[Start Excerpted records]
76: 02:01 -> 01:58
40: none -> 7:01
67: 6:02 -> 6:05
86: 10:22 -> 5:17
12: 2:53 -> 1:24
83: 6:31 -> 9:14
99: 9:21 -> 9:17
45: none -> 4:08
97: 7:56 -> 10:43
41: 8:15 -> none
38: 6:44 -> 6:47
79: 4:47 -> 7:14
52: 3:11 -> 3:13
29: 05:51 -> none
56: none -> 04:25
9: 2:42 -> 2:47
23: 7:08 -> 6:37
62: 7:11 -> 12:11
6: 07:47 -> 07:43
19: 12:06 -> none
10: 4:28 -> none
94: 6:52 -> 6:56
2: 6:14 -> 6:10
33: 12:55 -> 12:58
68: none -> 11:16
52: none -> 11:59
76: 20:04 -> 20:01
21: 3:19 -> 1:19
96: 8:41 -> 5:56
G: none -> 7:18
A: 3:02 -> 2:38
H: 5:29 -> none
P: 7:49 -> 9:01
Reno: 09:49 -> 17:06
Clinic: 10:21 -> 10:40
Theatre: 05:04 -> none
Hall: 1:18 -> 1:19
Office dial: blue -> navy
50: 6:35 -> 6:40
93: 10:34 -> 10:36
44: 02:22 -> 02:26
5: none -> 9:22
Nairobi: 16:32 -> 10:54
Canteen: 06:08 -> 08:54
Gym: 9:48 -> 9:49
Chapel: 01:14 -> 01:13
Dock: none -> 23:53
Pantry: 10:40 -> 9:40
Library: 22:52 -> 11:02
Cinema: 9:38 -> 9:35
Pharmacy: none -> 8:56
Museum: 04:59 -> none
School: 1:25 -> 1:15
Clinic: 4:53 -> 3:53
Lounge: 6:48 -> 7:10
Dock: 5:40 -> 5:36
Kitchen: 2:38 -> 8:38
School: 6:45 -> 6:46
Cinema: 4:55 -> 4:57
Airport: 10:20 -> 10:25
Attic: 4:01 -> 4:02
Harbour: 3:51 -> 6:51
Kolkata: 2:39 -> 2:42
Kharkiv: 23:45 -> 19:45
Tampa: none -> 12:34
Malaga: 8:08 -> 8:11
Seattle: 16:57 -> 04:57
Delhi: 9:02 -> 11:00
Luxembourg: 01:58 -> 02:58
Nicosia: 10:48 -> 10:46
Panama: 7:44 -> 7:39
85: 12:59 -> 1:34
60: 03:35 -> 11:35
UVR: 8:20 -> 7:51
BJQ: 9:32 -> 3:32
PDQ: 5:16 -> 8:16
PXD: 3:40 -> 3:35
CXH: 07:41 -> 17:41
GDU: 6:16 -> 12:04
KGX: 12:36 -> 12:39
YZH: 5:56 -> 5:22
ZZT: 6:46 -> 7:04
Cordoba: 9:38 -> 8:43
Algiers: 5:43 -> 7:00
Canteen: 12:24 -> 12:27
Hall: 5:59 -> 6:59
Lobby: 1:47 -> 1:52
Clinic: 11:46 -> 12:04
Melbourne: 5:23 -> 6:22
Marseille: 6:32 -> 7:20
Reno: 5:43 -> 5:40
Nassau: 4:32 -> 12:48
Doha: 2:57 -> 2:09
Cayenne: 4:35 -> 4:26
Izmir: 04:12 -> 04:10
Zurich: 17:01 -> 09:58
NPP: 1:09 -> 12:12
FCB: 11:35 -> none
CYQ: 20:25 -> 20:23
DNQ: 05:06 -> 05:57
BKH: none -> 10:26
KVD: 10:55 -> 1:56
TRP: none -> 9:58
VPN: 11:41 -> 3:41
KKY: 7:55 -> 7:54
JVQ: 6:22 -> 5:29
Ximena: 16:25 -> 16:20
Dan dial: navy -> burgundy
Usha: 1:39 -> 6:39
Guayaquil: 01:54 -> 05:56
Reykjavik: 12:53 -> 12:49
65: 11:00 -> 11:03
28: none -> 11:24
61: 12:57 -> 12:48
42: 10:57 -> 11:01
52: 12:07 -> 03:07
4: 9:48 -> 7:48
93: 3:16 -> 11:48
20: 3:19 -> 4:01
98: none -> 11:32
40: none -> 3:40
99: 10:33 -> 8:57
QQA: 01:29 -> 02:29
[End Excerpted records]
- Aim -
Format the records as a Markdown table with the columns "No." and "Line", covering the first line through the line containing "Theatre: 05:04 -> none", inclusive. Number each line in order and omit blank lines.

- Response -
| No. | Line |
|---|---|
| 1 | 76: 02:01 -> 01:58 |
| 2 | 40: none -> 7:01 |
| 3 | 67: 6:02 -> 6:05 |
| 4 | 86: 10:22 -> 5:17 |
| 5 | 12: 2:53 -> 1:24 |
| 6 | 83: 6:31 -> 9:14 |
| 7 | 99: 9:21 -> 9:17 |
| 8 | 45: none -> 4:08 |
| 9 | 97: 7:56 -> 10:43 |
| 10 | 41: 8:15 -> none |
| 11 | 38: 6:44 -> 6:47 |
| 12 | 79: 4:47 -> 7:14 |
| 13 | 52: 3:11 -> 3:13 |
| 14 | 29: 05:51 -> none |
| 15 | 56: none -> 04:25 |
| 16 | 9: 2:42 -> 2:47 |
| 17 | 23: 7:08 -> 6:37 |
| 18 | 62: 7:11 -> 12:11 |
| 19 | 6: 07:47 -> 07:43 |
| 20 | 19: 12:06 -> none |
| 21 | 10: 4:28 -> none |
| 22 | 94: 6:52 -> 6:56 |
| 23 | 2: 6:14 -> 6:10 |
| 24 | 33: 12:55 -> 12:58 |
| 25 | 68: none -> 11:16 |
| 26 | 52: none -> 11:59 |
| 27 | 76: 20:04 -> 20:01 |
| 28 | 21: 3:19 -> 1:19 |
| 29 | 96: 8:41 -> 5:56 |
| 30 | G: none -> 7:18 |
| 31 | A: 3:02 -> 2:38 |
| 32 | H: 5:29 -> none |
| 33 | P: 7:49 -> 9:01 |
| 34 | Reno: 09:49 -> 17:06 |
| 35 | Clinic: 10:21 -> 10:40 |
| 36 | Theatre: 05:04 -> none |